| The problem |
Each record is to be copied exactly, with its pictures left behind.

[Opening Input for this task section]

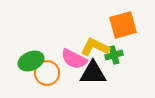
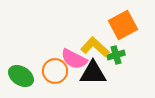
orange square: rotated 12 degrees counterclockwise
yellow L-shape: rotated 16 degrees clockwise
green cross: moved 2 px right
green ellipse: moved 10 px left, 15 px down; rotated 55 degrees clockwise
orange circle: moved 8 px right, 2 px up
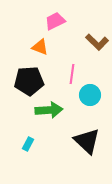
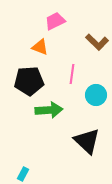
cyan circle: moved 6 px right
cyan rectangle: moved 5 px left, 30 px down
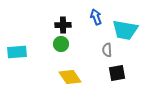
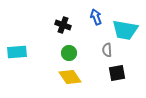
black cross: rotated 21 degrees clockwise
green circle: moved 8 px right, 9 px down
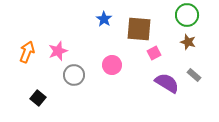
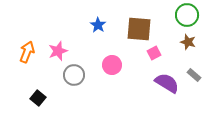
blue star: moved 6 px left, 6 px down
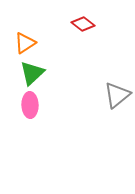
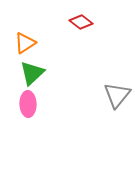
red diamond: moved 2 px left, 2 px up
gray triangle: rotated 12 degrees counterclockwise
pink ellipse: moved 2 px left, 1 px up
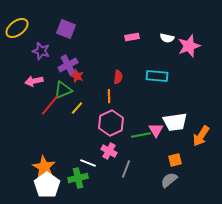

[Closing Input for this task section]

| Output of the exercise |
orange square: rotated 12 degrees counterclockwise
yellow L-shape: rotated 16 degrees clockwise
green cross: moved 2 px right
green ellipse: moved 10 px left, 15 px down; rotated 55 degrees clockwise
orange circle: moved 8 px right, 2 px up
cyan circle: moved 6 px right
cyan rectangle: moved 5 px left, 30 px down
black cross: rotated 21 degrees clockwise
green circle: moved 8 px right, 9 px down
blue star: moved 6 px left, 6 px down
red diamond: moved 2 px left, 2 px up
gray triangle: rotated 12 degrees counterclockwise
pink ellipse: moved 2 px left, 1 px up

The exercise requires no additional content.